● Activity
Only one stretch of the listing below is wanted. Give it again exactly, from the line with "green brick I4:J5" through the line with "green brick B2:C3".

● Stored data

|---|

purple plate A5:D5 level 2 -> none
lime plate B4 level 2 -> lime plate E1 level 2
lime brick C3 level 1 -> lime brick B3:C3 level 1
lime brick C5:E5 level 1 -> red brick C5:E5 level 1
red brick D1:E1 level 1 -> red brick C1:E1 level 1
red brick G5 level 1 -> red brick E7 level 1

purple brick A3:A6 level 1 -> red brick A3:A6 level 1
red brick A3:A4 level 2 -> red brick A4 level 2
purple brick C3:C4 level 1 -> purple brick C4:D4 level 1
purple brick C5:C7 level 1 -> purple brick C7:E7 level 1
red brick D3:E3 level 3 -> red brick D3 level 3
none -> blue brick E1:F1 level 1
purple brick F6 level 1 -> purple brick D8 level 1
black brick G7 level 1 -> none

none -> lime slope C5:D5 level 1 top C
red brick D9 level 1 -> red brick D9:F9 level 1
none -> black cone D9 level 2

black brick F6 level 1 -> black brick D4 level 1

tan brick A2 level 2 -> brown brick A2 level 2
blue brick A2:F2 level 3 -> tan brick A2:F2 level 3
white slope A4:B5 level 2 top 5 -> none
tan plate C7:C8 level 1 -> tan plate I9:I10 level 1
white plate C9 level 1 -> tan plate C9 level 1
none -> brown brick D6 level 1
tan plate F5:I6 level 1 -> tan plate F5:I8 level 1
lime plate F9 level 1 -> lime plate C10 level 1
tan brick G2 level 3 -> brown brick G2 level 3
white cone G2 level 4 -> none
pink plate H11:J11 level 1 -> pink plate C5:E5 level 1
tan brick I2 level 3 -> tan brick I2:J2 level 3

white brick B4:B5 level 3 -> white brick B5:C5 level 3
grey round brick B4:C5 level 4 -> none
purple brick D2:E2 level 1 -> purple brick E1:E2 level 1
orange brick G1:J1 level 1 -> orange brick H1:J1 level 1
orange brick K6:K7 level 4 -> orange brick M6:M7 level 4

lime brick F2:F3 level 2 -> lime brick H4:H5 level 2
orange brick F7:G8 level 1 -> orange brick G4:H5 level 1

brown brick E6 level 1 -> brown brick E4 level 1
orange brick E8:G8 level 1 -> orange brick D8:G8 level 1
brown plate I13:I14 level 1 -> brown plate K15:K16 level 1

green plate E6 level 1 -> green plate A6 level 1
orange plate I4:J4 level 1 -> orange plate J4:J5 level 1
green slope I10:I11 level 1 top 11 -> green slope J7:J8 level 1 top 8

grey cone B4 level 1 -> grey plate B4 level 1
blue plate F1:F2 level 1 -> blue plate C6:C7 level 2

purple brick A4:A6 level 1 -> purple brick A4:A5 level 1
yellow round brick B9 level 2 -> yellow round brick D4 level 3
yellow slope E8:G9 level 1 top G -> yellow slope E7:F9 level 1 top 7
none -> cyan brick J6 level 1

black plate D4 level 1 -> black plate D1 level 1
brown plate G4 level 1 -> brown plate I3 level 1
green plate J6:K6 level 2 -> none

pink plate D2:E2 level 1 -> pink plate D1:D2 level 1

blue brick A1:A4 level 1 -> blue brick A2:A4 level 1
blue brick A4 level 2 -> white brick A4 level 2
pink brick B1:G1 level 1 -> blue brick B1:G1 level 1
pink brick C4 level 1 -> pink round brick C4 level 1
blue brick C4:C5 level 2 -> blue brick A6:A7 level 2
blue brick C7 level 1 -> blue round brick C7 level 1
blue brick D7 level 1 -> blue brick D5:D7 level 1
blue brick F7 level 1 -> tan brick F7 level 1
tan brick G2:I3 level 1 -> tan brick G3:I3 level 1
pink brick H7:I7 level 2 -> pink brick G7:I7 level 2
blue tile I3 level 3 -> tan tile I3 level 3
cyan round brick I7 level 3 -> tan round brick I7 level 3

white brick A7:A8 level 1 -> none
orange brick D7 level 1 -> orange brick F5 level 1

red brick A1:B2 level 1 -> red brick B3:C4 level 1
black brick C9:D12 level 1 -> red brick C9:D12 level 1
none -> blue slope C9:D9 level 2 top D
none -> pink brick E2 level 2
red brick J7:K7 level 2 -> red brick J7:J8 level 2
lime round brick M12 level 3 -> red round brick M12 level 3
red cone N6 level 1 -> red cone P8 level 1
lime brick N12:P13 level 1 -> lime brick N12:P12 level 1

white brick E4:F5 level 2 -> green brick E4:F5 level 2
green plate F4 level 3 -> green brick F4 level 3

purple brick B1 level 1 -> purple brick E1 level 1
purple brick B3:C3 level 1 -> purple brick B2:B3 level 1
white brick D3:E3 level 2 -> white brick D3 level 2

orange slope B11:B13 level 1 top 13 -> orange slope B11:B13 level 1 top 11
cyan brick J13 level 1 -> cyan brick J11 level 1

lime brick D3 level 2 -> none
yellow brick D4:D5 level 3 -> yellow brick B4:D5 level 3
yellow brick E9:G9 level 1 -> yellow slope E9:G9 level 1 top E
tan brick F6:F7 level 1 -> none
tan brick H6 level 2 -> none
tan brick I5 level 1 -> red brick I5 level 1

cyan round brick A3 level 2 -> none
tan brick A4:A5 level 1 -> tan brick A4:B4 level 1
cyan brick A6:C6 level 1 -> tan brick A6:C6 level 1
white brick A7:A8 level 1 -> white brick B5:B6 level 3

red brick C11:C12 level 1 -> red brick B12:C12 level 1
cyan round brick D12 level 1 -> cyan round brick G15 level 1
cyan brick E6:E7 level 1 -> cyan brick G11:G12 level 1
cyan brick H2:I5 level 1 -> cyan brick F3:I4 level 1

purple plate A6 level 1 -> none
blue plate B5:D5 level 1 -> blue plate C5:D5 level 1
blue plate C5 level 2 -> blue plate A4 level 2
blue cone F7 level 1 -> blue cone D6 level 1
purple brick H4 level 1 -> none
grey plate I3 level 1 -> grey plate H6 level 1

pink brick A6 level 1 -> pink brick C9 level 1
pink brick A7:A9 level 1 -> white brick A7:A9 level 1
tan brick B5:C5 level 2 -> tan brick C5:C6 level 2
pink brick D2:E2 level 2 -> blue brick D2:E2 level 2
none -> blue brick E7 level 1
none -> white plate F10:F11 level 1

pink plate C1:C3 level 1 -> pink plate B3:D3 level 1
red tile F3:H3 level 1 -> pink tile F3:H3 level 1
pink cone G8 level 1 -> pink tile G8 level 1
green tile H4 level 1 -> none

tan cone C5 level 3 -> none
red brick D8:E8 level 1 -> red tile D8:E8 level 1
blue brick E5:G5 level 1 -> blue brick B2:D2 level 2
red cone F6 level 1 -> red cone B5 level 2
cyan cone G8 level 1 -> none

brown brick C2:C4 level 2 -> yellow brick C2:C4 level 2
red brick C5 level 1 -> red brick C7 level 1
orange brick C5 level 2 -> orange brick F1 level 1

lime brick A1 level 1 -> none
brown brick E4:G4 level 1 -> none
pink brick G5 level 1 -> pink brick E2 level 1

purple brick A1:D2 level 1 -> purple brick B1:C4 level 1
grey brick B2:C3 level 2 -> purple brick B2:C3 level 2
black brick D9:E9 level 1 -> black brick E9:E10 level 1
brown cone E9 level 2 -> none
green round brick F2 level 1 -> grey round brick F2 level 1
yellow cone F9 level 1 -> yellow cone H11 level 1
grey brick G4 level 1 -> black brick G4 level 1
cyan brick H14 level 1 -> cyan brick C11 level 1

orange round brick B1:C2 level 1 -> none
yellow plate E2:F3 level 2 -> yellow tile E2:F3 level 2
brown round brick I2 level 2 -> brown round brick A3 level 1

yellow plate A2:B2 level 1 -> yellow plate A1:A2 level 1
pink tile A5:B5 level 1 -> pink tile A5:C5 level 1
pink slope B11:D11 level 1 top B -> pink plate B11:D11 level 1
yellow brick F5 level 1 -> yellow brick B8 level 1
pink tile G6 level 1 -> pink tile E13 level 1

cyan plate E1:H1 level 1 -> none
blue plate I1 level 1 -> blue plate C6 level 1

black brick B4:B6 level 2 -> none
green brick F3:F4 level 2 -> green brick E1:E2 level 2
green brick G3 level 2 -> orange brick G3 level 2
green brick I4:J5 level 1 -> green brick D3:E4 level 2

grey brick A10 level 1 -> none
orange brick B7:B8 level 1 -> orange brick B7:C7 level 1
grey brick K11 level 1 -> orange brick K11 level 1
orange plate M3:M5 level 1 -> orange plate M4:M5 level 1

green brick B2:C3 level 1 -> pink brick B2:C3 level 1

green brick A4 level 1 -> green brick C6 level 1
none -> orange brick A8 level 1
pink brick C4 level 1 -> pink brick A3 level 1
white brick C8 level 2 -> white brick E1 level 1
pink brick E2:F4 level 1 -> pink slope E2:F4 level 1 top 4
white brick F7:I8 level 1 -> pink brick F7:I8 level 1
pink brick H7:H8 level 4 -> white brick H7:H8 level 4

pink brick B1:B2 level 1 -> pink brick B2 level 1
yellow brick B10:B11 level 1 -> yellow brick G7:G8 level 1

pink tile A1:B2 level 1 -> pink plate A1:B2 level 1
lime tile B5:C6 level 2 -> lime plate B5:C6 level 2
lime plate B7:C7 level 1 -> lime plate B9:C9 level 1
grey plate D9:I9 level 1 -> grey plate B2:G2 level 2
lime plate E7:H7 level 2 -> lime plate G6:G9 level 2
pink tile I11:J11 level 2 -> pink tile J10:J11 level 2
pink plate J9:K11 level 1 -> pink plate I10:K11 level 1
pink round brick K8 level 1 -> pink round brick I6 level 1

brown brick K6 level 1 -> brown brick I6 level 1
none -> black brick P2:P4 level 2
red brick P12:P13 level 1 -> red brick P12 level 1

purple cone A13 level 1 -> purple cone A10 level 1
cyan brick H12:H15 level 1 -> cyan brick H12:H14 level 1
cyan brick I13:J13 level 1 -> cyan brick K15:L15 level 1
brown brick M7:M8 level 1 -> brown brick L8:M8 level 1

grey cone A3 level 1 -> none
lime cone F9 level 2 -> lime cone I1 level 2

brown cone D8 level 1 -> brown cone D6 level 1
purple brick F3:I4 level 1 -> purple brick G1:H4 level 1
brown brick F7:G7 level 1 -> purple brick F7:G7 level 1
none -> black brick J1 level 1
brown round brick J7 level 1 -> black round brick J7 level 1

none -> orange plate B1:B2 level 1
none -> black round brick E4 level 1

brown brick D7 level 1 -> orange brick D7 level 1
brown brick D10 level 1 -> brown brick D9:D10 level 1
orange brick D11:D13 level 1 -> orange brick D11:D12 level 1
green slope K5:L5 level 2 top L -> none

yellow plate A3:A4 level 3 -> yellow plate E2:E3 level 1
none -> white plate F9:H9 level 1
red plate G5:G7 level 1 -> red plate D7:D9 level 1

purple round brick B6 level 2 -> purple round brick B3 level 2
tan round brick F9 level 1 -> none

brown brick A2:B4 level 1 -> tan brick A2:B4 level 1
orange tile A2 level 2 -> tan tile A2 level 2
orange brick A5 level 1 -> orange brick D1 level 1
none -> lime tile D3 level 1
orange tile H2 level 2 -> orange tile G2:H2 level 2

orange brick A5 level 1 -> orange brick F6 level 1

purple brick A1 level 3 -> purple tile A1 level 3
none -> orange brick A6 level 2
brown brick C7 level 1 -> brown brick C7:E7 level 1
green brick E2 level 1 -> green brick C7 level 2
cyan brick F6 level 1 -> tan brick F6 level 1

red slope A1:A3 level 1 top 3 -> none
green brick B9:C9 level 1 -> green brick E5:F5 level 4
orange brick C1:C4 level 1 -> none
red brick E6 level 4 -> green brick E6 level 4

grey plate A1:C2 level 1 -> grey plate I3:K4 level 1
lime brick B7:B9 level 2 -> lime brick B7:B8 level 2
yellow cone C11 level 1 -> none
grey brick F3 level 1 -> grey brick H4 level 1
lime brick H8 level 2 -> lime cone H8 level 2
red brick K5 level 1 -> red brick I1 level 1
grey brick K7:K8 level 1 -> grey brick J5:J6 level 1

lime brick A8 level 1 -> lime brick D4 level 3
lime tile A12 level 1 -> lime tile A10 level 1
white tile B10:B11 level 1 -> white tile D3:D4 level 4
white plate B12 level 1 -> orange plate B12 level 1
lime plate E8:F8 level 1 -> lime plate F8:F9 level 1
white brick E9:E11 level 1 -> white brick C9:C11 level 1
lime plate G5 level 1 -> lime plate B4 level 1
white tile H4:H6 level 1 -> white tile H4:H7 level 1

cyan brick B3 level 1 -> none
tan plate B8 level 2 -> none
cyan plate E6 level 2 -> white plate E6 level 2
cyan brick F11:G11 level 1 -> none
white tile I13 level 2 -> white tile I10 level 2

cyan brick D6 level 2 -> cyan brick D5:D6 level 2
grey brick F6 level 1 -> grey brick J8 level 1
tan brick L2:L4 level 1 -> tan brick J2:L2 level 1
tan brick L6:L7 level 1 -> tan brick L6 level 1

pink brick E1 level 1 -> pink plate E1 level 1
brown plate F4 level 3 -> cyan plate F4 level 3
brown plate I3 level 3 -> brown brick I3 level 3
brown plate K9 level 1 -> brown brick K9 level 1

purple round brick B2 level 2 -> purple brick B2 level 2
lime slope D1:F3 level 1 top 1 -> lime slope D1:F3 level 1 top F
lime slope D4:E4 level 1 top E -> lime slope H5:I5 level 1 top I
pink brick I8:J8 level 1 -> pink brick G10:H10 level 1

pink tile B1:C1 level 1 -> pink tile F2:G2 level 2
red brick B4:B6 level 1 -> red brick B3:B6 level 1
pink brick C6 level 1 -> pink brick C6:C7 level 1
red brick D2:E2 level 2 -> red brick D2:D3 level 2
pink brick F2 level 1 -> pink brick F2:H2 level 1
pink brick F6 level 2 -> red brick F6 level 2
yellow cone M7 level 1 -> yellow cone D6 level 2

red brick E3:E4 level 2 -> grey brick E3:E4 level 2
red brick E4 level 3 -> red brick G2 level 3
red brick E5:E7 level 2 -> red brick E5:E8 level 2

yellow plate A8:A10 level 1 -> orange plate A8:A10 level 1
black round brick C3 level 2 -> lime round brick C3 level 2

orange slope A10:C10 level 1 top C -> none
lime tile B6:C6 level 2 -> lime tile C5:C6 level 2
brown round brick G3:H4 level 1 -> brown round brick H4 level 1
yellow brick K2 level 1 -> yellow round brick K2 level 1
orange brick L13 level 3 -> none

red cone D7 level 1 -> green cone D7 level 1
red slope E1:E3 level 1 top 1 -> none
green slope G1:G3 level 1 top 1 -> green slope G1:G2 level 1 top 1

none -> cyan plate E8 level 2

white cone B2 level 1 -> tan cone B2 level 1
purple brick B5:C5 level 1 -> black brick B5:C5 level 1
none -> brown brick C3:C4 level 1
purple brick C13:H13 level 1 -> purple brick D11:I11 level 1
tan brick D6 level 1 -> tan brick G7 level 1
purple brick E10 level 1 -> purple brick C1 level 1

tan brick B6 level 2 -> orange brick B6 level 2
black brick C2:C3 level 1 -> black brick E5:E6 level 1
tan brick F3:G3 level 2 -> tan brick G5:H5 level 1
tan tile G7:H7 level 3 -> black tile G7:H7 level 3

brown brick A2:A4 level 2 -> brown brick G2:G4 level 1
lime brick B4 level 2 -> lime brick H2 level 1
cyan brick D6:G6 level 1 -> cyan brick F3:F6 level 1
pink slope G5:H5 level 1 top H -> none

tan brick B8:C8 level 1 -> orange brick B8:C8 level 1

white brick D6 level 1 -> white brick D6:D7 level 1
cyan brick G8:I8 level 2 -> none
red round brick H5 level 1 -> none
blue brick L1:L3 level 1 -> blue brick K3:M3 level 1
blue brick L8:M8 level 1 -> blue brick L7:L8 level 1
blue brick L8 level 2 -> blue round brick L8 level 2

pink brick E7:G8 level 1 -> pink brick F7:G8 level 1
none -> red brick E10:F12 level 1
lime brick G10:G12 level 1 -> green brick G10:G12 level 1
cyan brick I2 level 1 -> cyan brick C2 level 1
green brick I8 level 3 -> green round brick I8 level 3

|---|

● Answer box
green brick I4:J5 level 1 -> green brick D3:E4 level 2

grey brick A10 level 1 -> none
orange brick B7:B8 level 1 -> orange brick B7:C7 level 1
grey brick K11 level 1 -> orange brick K11 level 1
orange plate M3:M5 level 1 -> orange plate M4:M5 level 1

green brick B2:C3 level 1 -> pink brick B2:C3 level 1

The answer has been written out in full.